### Object state change records

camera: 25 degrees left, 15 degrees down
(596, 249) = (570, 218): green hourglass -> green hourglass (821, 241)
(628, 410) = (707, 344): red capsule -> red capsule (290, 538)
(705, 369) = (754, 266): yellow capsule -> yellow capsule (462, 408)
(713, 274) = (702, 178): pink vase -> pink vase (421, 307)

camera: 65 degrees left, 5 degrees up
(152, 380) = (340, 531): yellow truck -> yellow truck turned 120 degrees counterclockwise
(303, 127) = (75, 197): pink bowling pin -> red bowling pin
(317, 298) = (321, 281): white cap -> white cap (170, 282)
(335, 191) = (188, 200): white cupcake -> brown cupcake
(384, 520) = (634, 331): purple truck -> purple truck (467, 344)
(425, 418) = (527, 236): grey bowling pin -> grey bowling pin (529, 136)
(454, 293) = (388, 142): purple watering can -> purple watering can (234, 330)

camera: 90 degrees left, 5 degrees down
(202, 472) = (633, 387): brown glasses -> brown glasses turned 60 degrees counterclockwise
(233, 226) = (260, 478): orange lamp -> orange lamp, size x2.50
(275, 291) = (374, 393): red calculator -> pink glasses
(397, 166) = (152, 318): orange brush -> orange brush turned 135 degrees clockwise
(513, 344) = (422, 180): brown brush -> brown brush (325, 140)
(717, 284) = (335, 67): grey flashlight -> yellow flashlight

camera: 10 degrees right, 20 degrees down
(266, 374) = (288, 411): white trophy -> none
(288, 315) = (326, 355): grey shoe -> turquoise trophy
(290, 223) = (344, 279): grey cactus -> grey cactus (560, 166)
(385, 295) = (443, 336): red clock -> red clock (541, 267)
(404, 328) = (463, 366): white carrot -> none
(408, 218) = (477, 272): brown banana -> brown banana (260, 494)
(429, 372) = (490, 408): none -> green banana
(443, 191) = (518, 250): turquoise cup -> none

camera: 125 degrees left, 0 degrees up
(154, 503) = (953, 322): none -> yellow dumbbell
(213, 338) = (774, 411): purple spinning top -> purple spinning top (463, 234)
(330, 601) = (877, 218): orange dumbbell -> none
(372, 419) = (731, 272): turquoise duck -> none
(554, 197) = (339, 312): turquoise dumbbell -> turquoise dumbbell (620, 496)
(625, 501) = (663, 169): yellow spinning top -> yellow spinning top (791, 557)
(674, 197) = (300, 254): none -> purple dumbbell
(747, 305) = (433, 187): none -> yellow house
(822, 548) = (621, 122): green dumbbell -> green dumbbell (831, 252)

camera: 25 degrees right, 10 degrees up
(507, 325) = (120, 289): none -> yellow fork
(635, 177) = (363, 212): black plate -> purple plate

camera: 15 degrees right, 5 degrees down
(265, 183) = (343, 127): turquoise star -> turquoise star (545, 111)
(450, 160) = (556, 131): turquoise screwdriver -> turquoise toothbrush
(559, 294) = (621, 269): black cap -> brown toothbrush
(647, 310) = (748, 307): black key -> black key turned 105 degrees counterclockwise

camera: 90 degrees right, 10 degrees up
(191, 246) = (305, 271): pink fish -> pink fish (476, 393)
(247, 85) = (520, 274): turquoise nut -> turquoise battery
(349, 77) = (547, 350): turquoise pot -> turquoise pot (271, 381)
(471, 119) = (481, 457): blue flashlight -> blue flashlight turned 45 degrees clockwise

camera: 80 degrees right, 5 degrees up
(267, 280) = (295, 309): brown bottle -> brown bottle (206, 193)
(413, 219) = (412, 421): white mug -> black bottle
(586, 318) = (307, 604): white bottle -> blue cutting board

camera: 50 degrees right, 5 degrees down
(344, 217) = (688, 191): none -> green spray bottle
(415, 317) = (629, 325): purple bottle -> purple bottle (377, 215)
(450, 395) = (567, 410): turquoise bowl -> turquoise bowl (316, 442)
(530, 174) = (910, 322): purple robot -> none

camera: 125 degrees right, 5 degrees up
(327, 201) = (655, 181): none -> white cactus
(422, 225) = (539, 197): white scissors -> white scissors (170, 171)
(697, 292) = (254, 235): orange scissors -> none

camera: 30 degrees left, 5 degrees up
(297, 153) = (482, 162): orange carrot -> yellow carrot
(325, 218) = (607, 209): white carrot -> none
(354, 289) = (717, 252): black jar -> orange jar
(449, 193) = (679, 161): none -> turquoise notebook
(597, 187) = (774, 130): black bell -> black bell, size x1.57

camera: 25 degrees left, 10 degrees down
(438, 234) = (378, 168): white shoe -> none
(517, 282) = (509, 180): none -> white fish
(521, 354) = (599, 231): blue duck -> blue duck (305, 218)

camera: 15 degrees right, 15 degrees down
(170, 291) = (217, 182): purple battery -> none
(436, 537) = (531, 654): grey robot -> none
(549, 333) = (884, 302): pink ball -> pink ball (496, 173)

### Work order
Transcribe the entries above exactly.

### Result of the task
camera: 25 degrees left, 15 degrees down
(596, 249) = (570, 218): green hourglass -> green hourglass (821, 241)
(628, 410) = (707, 344): red capsule -> red capsule (290, 538)
(705, 369) = (754, 266): yellow capsule -> yellow capsule (462, 408)
(713, 274) = (702, 178): pink vase -> pink vase (421, 307)

camera: 65 degrees left, 5 degrees up
(152, 380) = (340, 531): yellow truck -> yellow truck turned 120 degrees counterclockwise
(303, 127) = (75, 197): pink bowling pin -> red bowling pin
(317, 298) = (321, 281): white cap -> white cap (170, 282)
(335, 191) = (188, 200): white cupcake -> brown cupcake
(384, 520) = (634, 331): purple truck -> purple truck (467, 344)
(425, 418) = (527, 236): grey bowling pin -> grey bowling pin (529, 136)
(454, 293) = (388, 142): purple watering can -> purple watering can (234, 330)

camera: 90 degrees left, 5 degrees down
(202, 472) = (633, 387): brown glasses -> brown glasses turned 60 degrees counterclockwise
(233, 226) = (260, 478): orange lamp -> orange lamp, size x2.50
(275, 291) = (374, 393): red calculator -> pink glasses
(397, 166) = (152, 318): orange brush -> orange brush turned 135 degrees clockwise
(513, 344) = (422, 180): brown brush -> brown brush (325, 140)
(717, 284) = (335, 67): grey flashlight -> yellow flashlight

camera: 10 degrees right, 20 degrees down
(266, 374) = (288, 411): white trophy -> none
(288, 315) = (326, 355): grey shoe -> turquoise trophy
(290, 223) = (344, 279): grey cactus -> grey cactus (560, 166)
(385, 295) = (443, 336): red clock -> red clock (541, 267)
(404, 328) = (463, 366): white carrot -> none
(408, 218) = (477, 272): brown banana -> brown banana (260, 494)
(429, 372) = (490, 408): none -> green banana
(443, 191) = (518, 250): turquoise cup -> none

camera: 125 degrees left, 0 degrees up
(154, 503) = (953, 322): none -> yellow dumbbell
(213, 338) = (774, 411): purple spinning top -> purple spinning top (463, 234)
(330, 601) = (877, 218): orange dumbbell -> none
(372, 419) = (731, 272): turquoise duck -> none
(554, 197) = (339, 312): turquoise dumbbell -> turquoise dumbbell (620, 496)
(625, 501) = (663, 169): yellow spinning top -> yellow spinning top (791, 557)
(674, 197) = (300, 254): none -> purple dumbbell
(747, 305) = (433, 187): none -> yellow house
(822, 548) = (621, 122): green dumbbell -> green dumbbell (831, 252)

camera: 25 degrees right, 10 degrees up
(507, 325) = (120, 289): none -> yellow fork
(635, 177) = (363, 212): black plate -> purple plate

camera: 15 degrees right, 5 degrees down
(265, 183) = (343, 127): turquoise star -> turquoise star (545, 111)
(450, 160) = (556, 131): turquoise screwdriver -> turquoise toothbrush
(559, 294) = (621, 269): black cap -> brown toothbrush
(647, 310) = (748, 307): black key -> black key turned 105 degrees counterclockwise

camera: 90 degrees right, 10 degrees up
(191, 246) = (305, 271): pink fish -> pink fish (476, 393)
(247, 85) = (520, 274): turquoise nut -> turquoise battery
(349, 77) = (547, 350): turquoise pot -> turquoise pot (271, 381)
(471, 119) = (481, 457): blue flashlight -> blue flashlight turned 45 degrees clockwise

camera: 80 degrees right, 5 degrees up
(267, 280) = (295, 309): brown bottle -> brown bottle (206, 193)
(413, 219) = (412, 421): white mug -> black bottle
(586, 318) = (307, 604): white bottle -> blue cutting board

camera: 50 degrees right, 5 degrees down
(344, 217) = (688, 191): none -> green spray bottle
(415, 317) = (629, 325): purple bottle -> purple bottle (377, 215)
(450, 395) = (567, 410): turquoise bowl -> turquoise bowl (316, 442)
(530, 174) = (910, 322): purple robot -> none

camera: 125 degrees right, 5 degrees up
(327, 201) = (655, 181): none -> white cactus
(422, 225) = (539, 197): white scissors -> white scissors (170, 171)
(697, 292) = (254, 235): orange scissors -> none

camera: 30 degrees left, 5 degrees up
(297, 153) = (482, 162): orange carrot -> yellow carrot
(325, 218) = (607, 209): white carrot -> none
(354, 289) = (717, 252): black jar -> orange jar
(449, 193) = (679, 161): none -> turquoise notebook
(597, 187) = (774, 130): black bell -> black bell, size x1.57

camera: 25 degrees left, 10 degrees down
(438, 234) = (378, 168): white shoe -> none
(517, 282) = (509, 180): none -> white fish
(521, 354) = (599, 231): blue duck -> blue duck (305, 218)

camera: 15 degrees right, 15 degrees down
(170, 291) = (217, 182): purple battery -> none
(436, 537) = (531, 654): grey robot -> none
(549, 333) = (884, 302): pink ball -> pink ball (496, 173)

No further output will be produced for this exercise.